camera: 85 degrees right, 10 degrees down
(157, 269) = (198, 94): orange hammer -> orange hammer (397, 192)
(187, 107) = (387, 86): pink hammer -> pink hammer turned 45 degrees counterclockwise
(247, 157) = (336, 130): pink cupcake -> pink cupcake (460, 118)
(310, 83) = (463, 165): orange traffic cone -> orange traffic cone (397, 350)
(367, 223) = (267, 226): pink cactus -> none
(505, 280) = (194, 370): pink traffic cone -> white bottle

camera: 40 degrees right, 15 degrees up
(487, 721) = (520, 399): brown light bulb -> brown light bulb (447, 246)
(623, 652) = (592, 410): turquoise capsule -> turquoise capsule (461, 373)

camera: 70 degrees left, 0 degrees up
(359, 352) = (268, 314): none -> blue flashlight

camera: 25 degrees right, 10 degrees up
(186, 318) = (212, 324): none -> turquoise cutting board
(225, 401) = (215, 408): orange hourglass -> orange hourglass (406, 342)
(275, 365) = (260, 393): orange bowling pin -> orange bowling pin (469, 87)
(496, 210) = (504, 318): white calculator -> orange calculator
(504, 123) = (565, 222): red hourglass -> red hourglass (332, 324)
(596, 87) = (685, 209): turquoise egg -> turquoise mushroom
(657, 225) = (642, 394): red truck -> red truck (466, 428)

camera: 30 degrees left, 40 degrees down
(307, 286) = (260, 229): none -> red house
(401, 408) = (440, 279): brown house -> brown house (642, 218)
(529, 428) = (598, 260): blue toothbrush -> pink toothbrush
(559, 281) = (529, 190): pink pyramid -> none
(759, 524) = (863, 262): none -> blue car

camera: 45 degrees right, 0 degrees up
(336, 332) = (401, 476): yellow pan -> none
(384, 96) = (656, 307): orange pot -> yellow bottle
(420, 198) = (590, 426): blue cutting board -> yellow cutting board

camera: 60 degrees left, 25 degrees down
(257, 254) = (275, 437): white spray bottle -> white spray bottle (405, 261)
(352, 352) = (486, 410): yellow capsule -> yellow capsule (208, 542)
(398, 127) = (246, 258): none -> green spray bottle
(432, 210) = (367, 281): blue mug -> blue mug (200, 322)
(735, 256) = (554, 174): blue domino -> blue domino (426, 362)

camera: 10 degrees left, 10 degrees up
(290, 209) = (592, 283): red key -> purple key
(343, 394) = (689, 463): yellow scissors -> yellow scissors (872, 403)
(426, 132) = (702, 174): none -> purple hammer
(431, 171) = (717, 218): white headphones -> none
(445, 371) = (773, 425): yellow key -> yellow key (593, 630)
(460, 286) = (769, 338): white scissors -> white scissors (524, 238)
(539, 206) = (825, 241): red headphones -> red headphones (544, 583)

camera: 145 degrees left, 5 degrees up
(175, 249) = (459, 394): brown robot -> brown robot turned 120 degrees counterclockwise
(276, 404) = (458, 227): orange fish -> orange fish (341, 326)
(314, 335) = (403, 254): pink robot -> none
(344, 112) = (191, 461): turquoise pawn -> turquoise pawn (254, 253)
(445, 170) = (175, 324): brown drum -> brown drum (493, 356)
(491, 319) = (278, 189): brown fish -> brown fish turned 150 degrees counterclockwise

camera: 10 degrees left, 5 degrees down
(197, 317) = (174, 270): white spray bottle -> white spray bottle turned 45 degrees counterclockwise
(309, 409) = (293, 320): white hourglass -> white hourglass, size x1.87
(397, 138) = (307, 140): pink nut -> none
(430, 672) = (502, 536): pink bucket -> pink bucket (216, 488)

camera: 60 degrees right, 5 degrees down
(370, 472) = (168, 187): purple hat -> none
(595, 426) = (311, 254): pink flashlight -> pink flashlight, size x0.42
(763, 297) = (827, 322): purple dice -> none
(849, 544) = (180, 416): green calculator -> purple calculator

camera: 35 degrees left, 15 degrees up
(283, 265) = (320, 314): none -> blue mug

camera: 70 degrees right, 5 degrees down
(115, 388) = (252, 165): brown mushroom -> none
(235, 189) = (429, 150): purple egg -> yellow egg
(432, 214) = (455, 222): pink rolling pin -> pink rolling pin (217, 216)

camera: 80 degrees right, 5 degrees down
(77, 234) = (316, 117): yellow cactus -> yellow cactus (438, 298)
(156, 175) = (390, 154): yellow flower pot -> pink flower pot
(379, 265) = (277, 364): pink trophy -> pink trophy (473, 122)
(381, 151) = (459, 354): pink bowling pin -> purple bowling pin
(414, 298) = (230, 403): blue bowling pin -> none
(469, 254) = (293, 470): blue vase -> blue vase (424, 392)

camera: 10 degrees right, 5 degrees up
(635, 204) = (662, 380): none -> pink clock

------------------------------------------------------------

Prompt
The response is the exact set of lines from the one holding "(115, 388) = (252, 165): brown" through the last line of the material.

Exercise solution
(115, 388) = (252, 165): brown mushroom -> none
(235, 189) = (429, 150): purple egg -> yellow egg
(432, 214) = (455, 222): pink rolling pin -> pink rolling pin (217, 216)

camera: 80 degrees right, 5 degrees down
(77, 234) = (316, 117): yellow cactus -> yellow cactus (438, 298)
(156, 175) = (390, 154): yellow flower pot -> pink flower pot
(379, 265) = (277, 364): pink trophy -> pink trophy (473, 122)
(381, 151) = (459, 354): pink bowling pin -> purple bowling pin
(414, 298) = (230, 403): blue bowling pin -> none
(469, 254) = (293, 470): blue vase -> blue vase (424, 392)

camera: 10 degrees right, 5 degrees up
(635, 204) = (662, 380): none -> pink clock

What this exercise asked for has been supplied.